■ GIVEN ENTRIES:

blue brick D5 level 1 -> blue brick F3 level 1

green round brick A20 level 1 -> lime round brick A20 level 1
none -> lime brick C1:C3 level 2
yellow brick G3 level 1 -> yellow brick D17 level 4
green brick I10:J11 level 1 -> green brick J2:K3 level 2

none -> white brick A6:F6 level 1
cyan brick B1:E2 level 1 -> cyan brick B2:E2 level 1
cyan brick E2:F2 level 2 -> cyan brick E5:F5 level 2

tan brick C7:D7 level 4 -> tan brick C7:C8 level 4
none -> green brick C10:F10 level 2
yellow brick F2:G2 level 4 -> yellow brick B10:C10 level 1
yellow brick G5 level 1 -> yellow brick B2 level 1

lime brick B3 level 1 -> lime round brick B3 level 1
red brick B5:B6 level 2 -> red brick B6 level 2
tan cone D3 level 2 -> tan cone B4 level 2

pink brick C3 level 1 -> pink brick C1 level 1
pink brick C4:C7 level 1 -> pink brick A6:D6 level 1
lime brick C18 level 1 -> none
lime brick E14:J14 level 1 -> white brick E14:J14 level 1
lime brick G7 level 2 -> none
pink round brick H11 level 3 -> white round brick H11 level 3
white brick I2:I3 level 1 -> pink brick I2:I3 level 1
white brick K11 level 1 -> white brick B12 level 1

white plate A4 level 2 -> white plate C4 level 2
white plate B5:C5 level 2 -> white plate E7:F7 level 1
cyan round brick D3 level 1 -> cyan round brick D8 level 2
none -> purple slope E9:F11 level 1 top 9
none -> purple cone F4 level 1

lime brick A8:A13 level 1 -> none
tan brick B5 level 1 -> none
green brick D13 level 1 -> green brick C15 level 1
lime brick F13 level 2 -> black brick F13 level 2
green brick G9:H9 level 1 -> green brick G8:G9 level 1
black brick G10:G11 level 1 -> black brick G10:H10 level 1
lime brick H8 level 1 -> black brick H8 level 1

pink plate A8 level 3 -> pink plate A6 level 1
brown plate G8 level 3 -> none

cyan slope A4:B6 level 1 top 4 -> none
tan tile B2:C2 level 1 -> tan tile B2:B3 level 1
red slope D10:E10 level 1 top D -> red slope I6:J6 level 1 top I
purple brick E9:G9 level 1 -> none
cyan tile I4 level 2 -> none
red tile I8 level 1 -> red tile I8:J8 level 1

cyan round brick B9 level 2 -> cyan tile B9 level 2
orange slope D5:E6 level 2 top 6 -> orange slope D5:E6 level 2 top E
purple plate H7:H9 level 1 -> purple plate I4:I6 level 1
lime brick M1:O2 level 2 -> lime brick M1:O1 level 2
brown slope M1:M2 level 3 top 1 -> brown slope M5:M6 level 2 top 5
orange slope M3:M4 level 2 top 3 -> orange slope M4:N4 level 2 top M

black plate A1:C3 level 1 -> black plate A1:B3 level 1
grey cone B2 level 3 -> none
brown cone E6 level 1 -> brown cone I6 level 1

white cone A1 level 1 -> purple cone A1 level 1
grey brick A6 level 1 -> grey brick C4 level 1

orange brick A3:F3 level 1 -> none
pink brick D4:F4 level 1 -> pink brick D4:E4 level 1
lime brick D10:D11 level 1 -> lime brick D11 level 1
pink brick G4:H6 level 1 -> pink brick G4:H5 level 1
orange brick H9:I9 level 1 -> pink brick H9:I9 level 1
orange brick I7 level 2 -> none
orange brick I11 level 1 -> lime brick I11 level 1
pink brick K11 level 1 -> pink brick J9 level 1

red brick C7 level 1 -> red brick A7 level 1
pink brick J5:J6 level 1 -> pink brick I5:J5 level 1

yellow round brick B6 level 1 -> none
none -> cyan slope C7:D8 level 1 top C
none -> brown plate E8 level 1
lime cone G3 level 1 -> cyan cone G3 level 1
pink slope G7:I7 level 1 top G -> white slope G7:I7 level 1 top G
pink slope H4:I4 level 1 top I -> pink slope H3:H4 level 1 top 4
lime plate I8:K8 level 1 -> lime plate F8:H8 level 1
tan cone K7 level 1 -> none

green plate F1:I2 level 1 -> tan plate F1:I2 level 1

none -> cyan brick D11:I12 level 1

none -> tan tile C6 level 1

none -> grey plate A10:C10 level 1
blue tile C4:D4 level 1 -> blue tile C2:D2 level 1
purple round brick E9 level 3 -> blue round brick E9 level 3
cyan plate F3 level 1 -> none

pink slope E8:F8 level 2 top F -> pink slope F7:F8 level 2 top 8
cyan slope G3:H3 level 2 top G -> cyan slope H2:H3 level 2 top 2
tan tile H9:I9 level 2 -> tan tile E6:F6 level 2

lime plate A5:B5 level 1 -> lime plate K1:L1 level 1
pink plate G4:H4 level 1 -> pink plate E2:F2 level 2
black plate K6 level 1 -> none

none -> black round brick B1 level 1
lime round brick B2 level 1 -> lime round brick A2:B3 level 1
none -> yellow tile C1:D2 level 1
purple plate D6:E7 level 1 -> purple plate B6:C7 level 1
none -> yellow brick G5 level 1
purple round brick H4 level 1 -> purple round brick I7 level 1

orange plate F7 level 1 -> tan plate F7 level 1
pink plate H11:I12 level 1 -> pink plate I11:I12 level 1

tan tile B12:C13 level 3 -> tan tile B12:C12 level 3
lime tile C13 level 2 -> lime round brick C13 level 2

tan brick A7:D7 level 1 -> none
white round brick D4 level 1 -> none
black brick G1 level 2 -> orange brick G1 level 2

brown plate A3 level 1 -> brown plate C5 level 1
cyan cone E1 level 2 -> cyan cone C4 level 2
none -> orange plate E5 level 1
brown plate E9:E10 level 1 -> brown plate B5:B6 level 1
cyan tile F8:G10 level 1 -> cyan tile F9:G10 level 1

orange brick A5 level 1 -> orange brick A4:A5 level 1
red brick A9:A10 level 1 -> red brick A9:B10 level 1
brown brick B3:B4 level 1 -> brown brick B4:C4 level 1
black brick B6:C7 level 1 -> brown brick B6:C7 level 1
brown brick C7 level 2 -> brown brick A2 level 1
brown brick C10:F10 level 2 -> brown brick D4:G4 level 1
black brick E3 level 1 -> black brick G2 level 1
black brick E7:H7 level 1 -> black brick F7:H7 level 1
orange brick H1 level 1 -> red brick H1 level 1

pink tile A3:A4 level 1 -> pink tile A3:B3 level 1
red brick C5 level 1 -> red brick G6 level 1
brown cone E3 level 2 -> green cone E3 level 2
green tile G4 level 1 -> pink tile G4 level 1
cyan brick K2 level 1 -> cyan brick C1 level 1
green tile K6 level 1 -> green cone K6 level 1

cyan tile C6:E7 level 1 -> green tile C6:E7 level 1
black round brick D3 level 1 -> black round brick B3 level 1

■ BRIEF: Repeat, word for word, the lines from the opening of the material through the line containing "cyan brick B1:E2".

■ EXERCISE OUTPUT:
blue brick D5 level 1 -> blue brick F3 level 1

green round brick A20 level 1 -> lime round brick A20 level 1
none -> lime brick C1:C3 level 2
yellow brick G3 level 1 -> yellow brick D17 level 4
green brick I10:J11 level 1 -> green brick J2:K3 level 2

none -> white brick A6:F6 level 1
cyan brick B1:E2 level 1 -> cyan brick B2:E2 level 1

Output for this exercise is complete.